TO DO.
Please return the listing below exactly, without any of its pictures.

PROVIDED DATA.
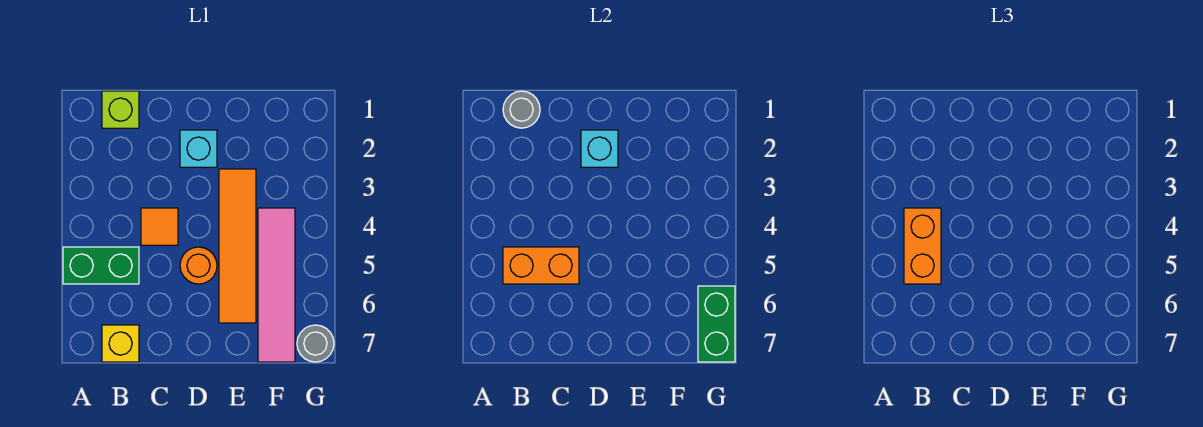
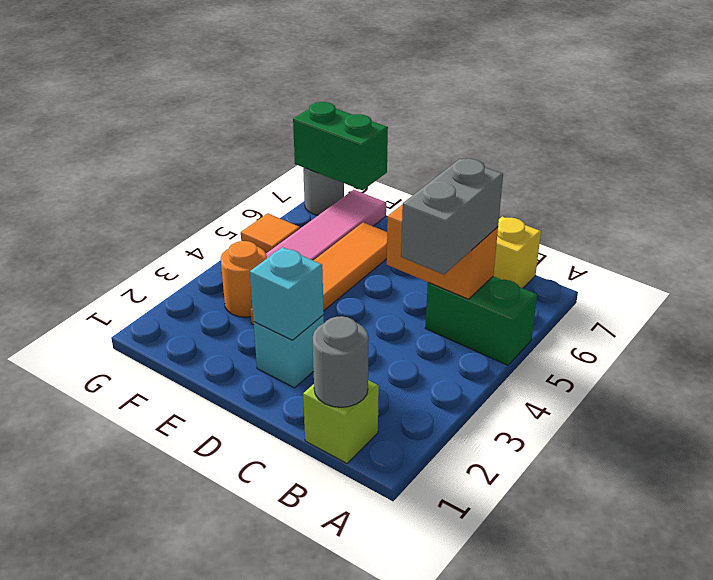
orange brick B4:B5 level 3 -> grey brick B4:B5 level 3
orange tile C4 level 1 -> orange tile G5 level 1
orange round brick D5 level 1 -> orange round brick F3 level 1
green brick G6:G7 level 2 -> green brick F7:G7 level 2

OUTPUT FOR THIS TASK.
orange brick B4:B5 level 3 -> grey brick B4:B5 level 3
orange tile C4 level 1 -> orange tile G5 level 1
orange round brick D5 level 1 -> orange round brick F3 level 1
green brick G6:G7 level 2 -> green brick F7:G7 level 2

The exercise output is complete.